■ Problem
Return each line of the listing in which the word "camera" appears.
Segment Open
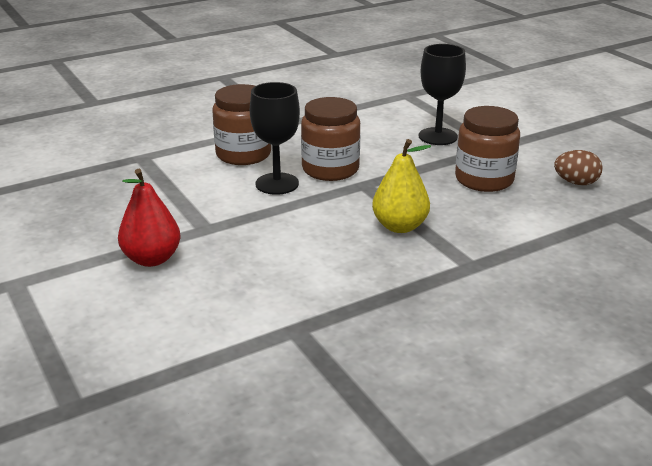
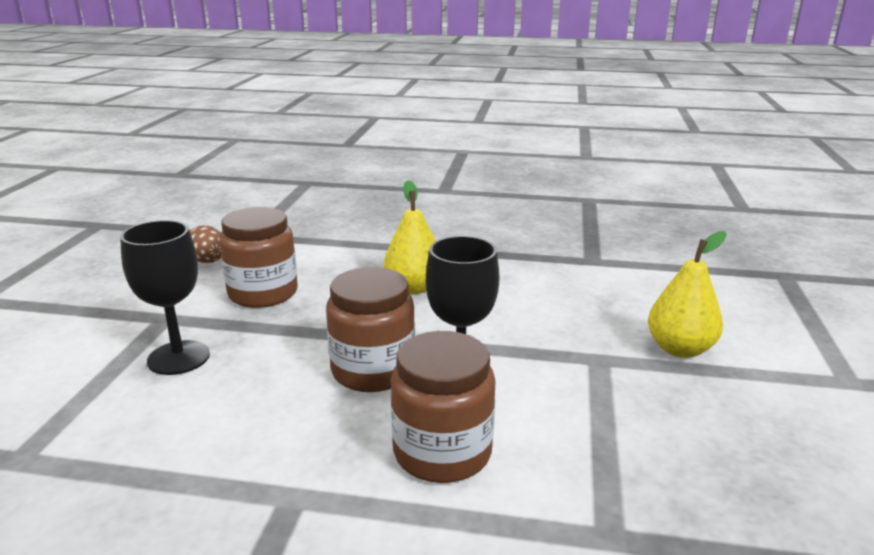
camera: 140 degrees left, 5 degrees down
(152, 259) = (679, 349): red pear -> yellow pear

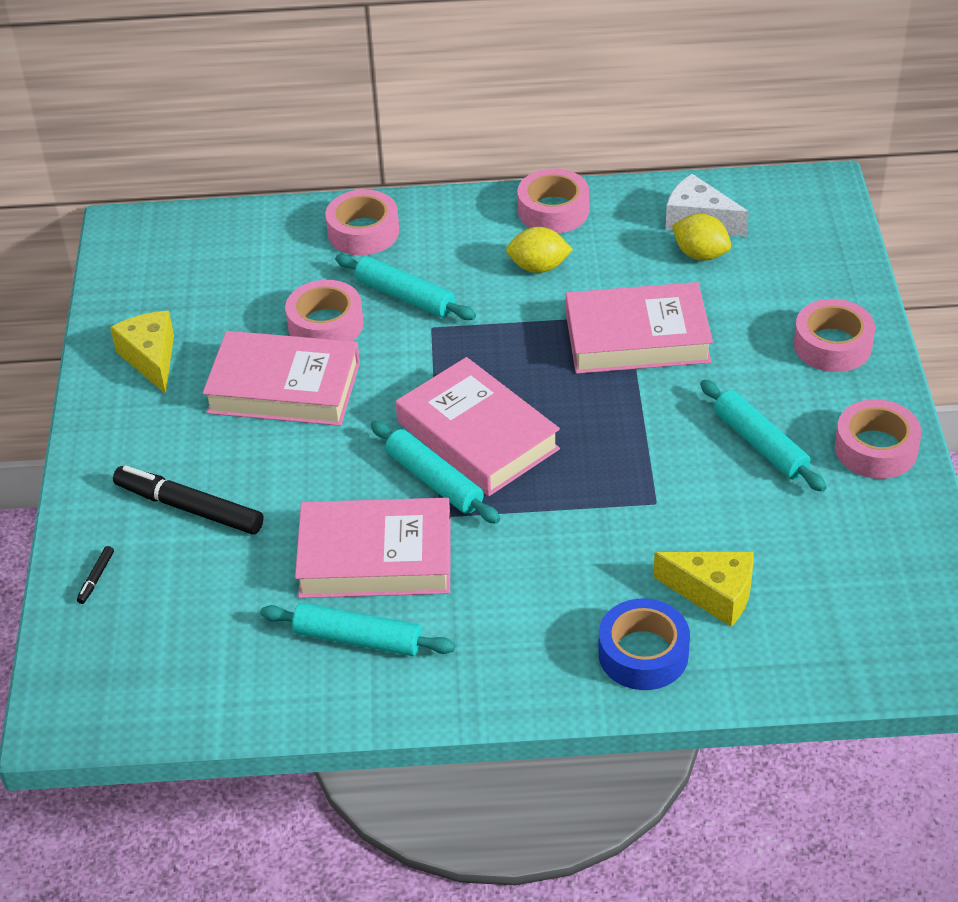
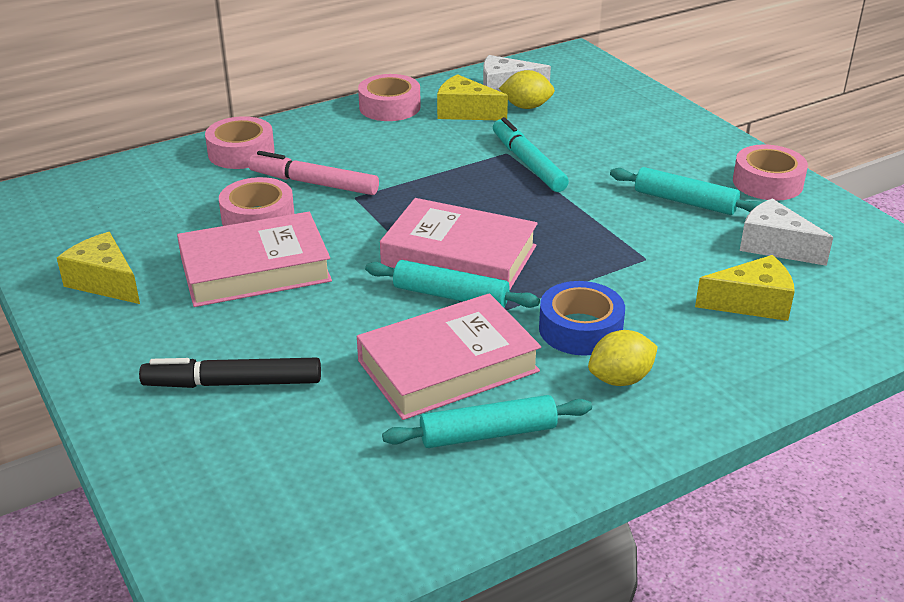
camera: 30 degrees left, 10 degrees down
(96, 578) = (176, 472): black marker -> none
(405, 296) = (313, 183): turquoise rolling pin -> pink marker
(538, 267) = (409, 141): yellow lemon -> yellow lemon (620, 379)
(627, 242) = (465, 112): none -> yellow cheese
(637, 337) = (528, 163): pink book -> turquoise marker
(643, 654) = (741, 361): blue tape -> blue tape (580, 329)
(803, 534) = (775, 246): none -> white cheese
(832, 345) = (673, 134): pink tape -> none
Segment Closed
■ Output of the exercise
camera: 140 degrees left, 5 degrees down
camera: 30 degrees left, 10 degrees down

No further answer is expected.